### EXTRACTED MATERIAL
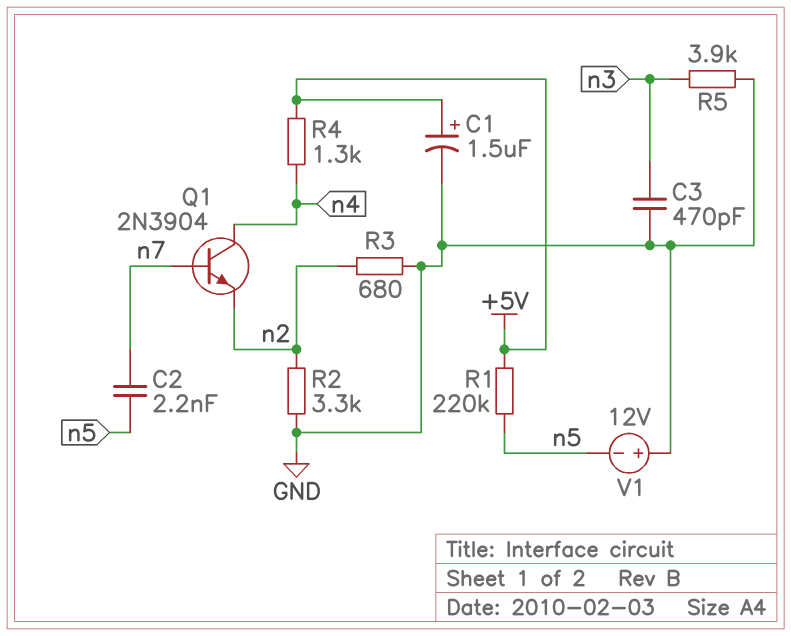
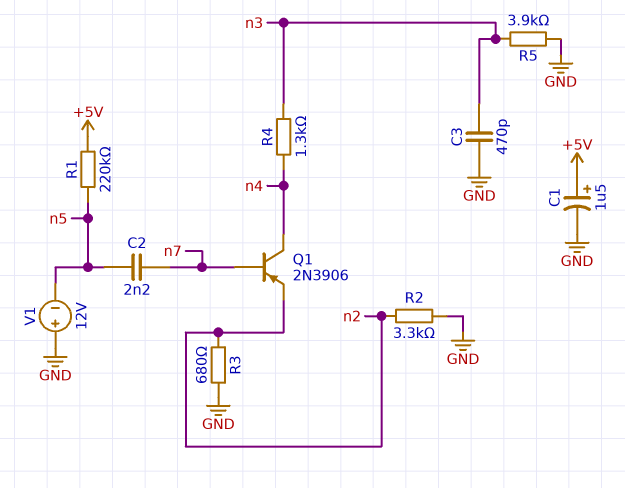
Q1: NPN 2N3904 (B n7, C n4, E n2) -> PNP 2N3906 (B n7, C n4, E n2)
R4: 1.3k (+5V, n4) -> 1.3k (n3, n4)

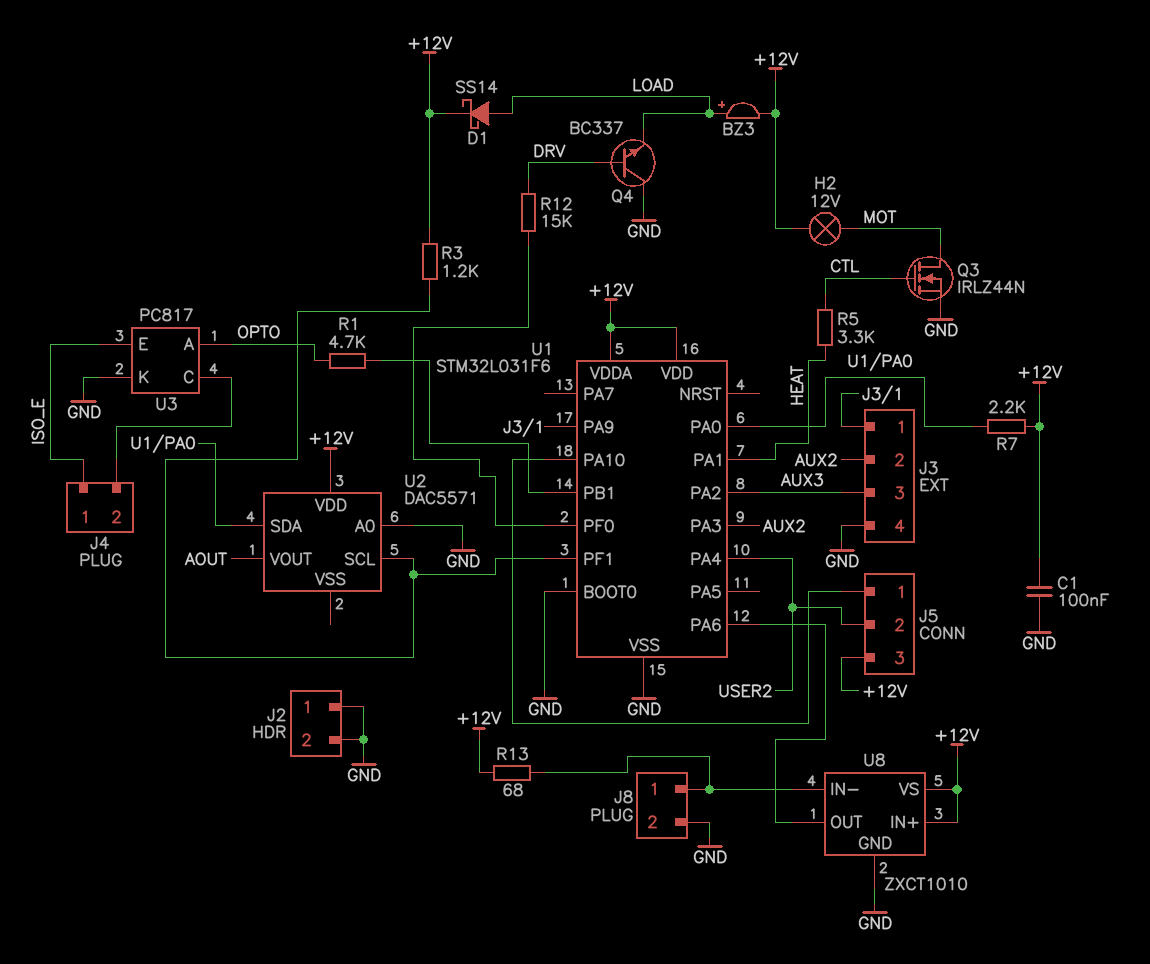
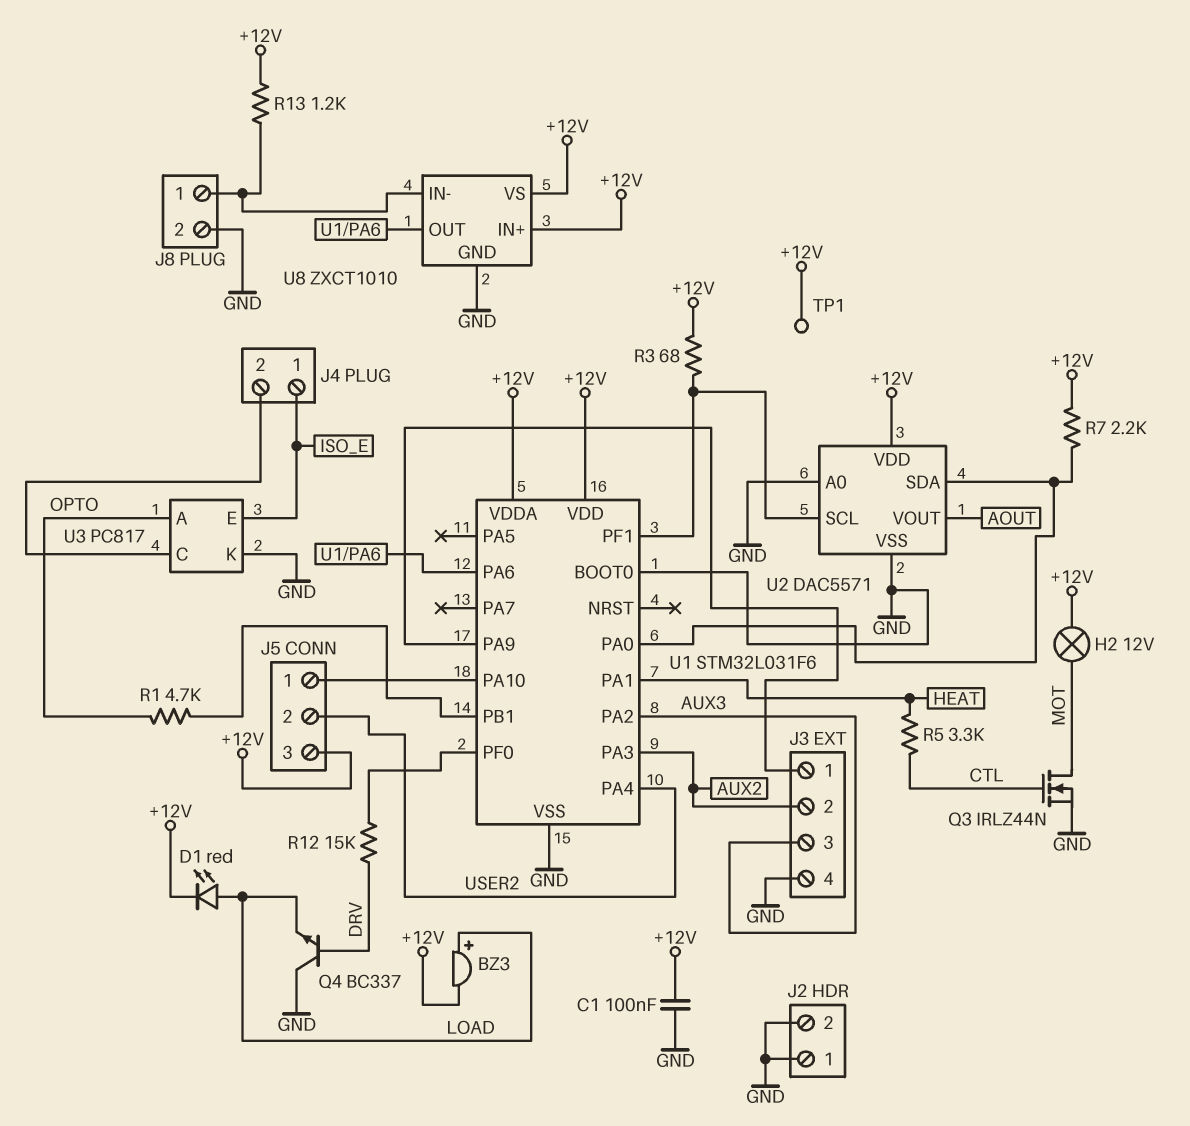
D1: schottky SS14 (A LOAD, K +12V) -> LED red (A LOAD, K +12V)
R3: 1.2k (+12V, U1/PF1) -> 68 (+12V, U1/PF1)
R13: 68 (+12V, J8/1) -> 1.2k (+12V, J8/1)
TP1: none -> test point (+12V)
U2 pin VSS: none -> GND

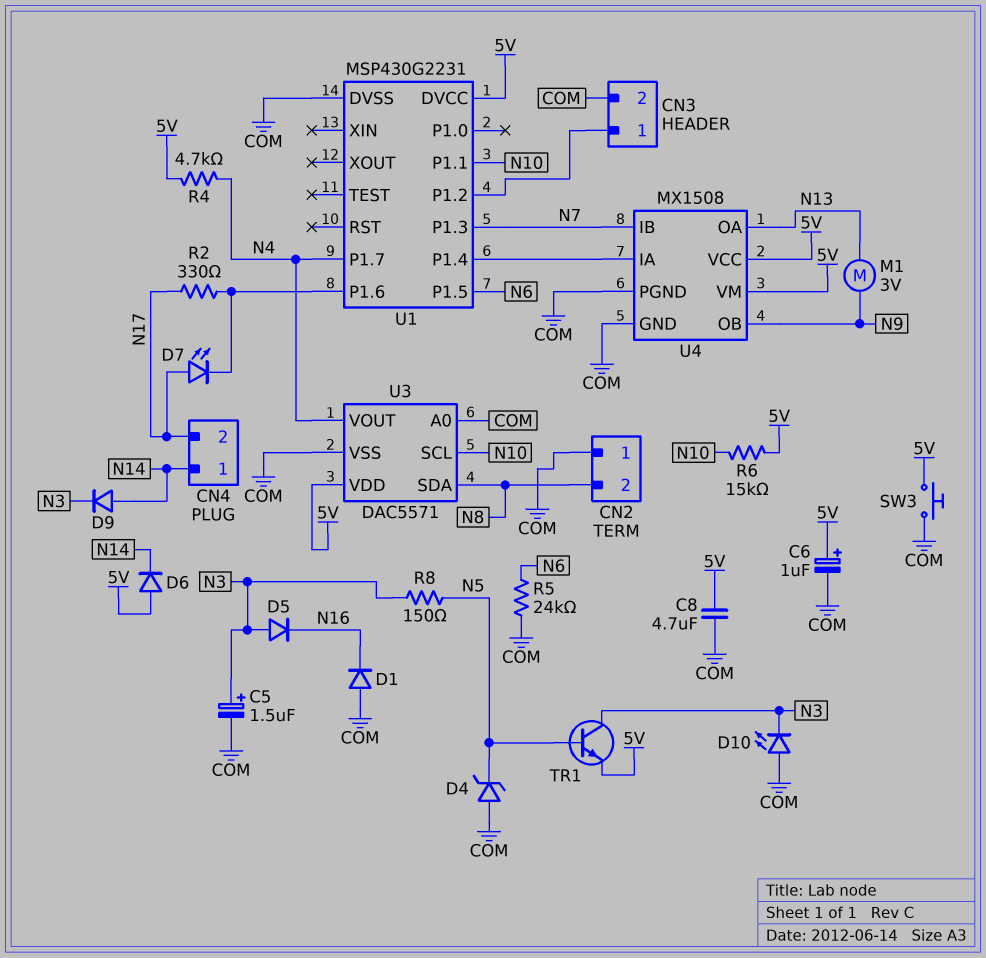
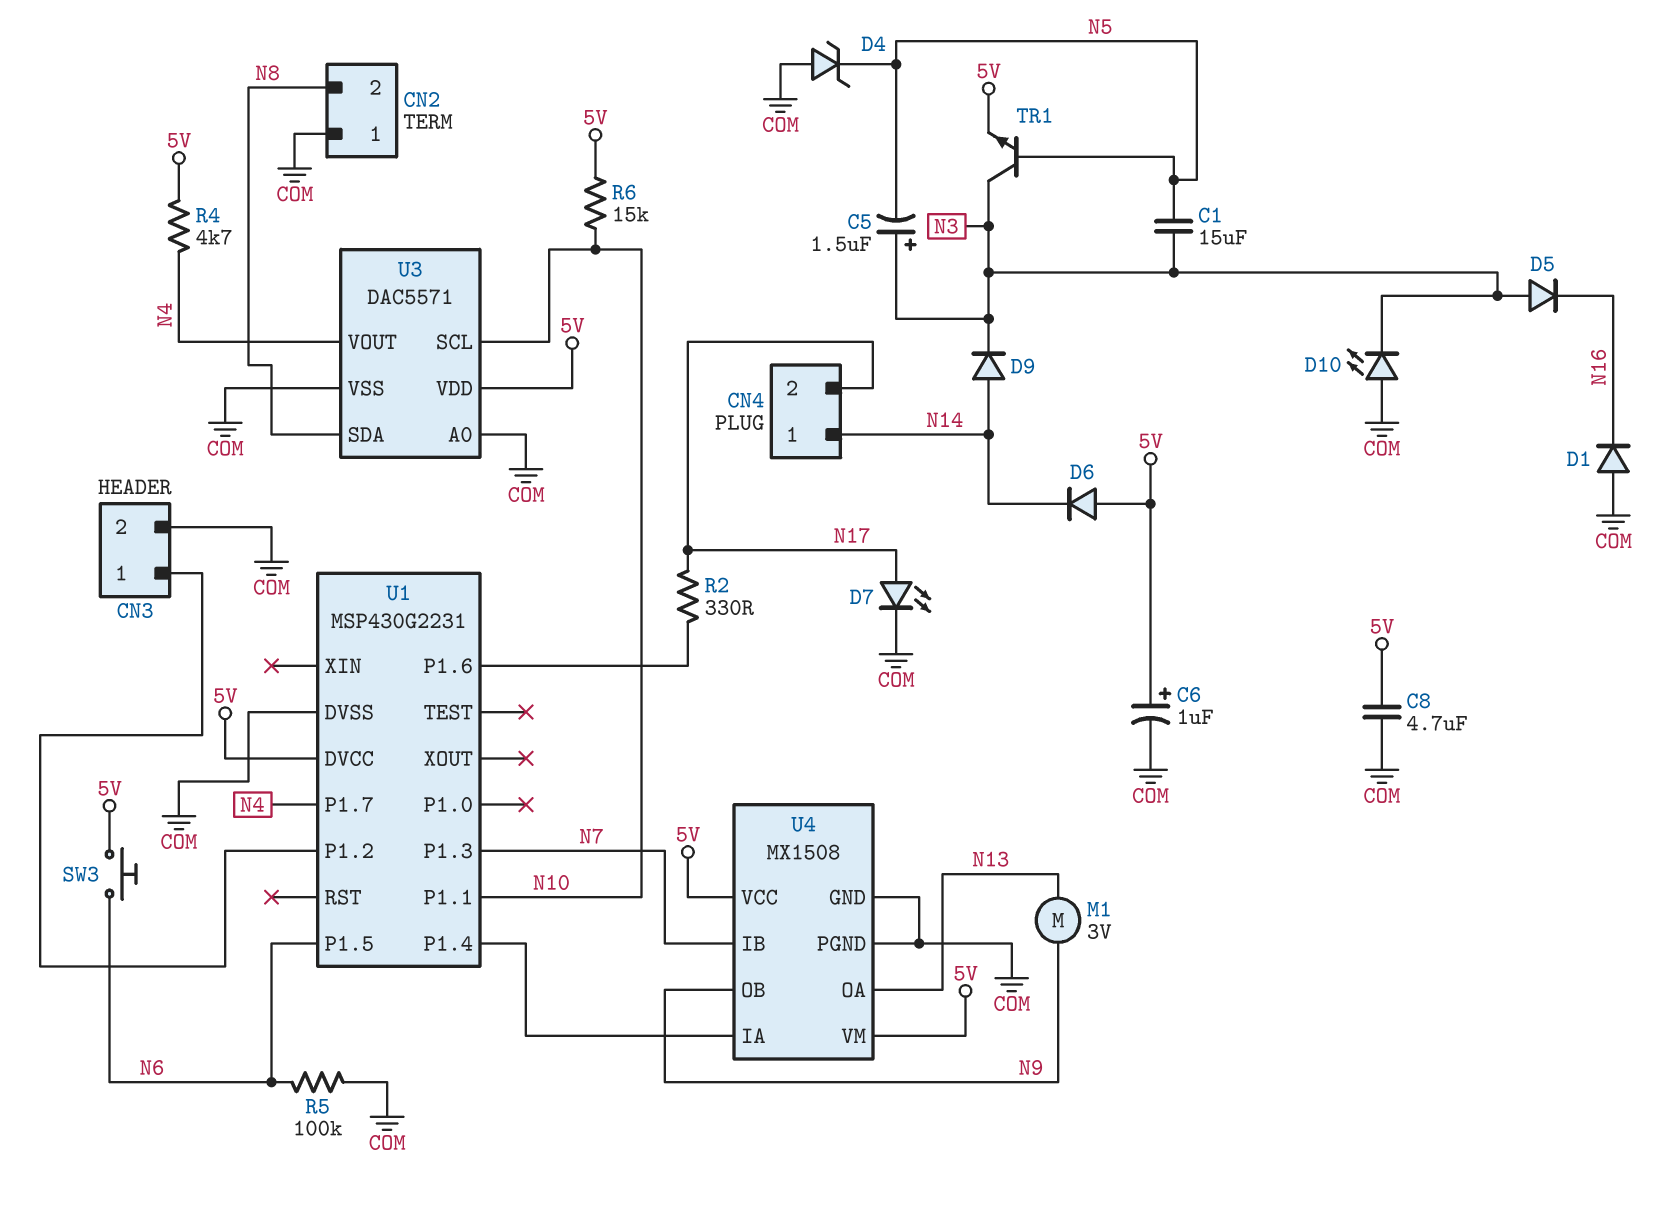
C1: none -> 15uF (N3, N5)
C5: 1.5uF (plus N3, minus COM) -> 1.5uF (plus N3, minus N5)
D7: LED (A N17, K U1/P1.6) -> LED (A N17, K COM)
R5: 24k (COM, N6) -> 100k (COM, N6)
R8: 150 (N3, N5) -> none
SW3: button (5V, COM) -> button (5V, N6)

### YOUR GOAL
When you reproduce the material, keep every word exact and leave each picture out.

### COMPLETED TASK
Q1: NPN 2N3904 (B n7, C n4, E n2) -> PNP 2N3906 (B n7, C n4, E n2)
R4: 1.3k (+5V, n4) -> 1.3k (n3, n4)

D1: schottky SS14 (A LOAD, K +12V) -> LED red (A LOAD, K +12V)
R3: 1.2k (+12V, U1/PF1) -> 68 (+12V, U1/PF1)
R13: 68 (+12V, J8/1) -> 1.2k (+12V, J8/1)
TP1: none -> test point (+12V)
U2 pin VSS: none -> GND

C1: none -> 15uF (N3, N5)
C5: 1.5uF (plus N3, minus COM) -> 1.5uF (plus N3, minus N5)
D7: LED (A N17, K U1/P1.6) -> LED (A N17, K COM)
R5: 24k (COM, N6) -> 100k (COM, N6)
R8: 150 (N3, N5) -> none
SW3: button (5V, COM) -> button (5V, N6)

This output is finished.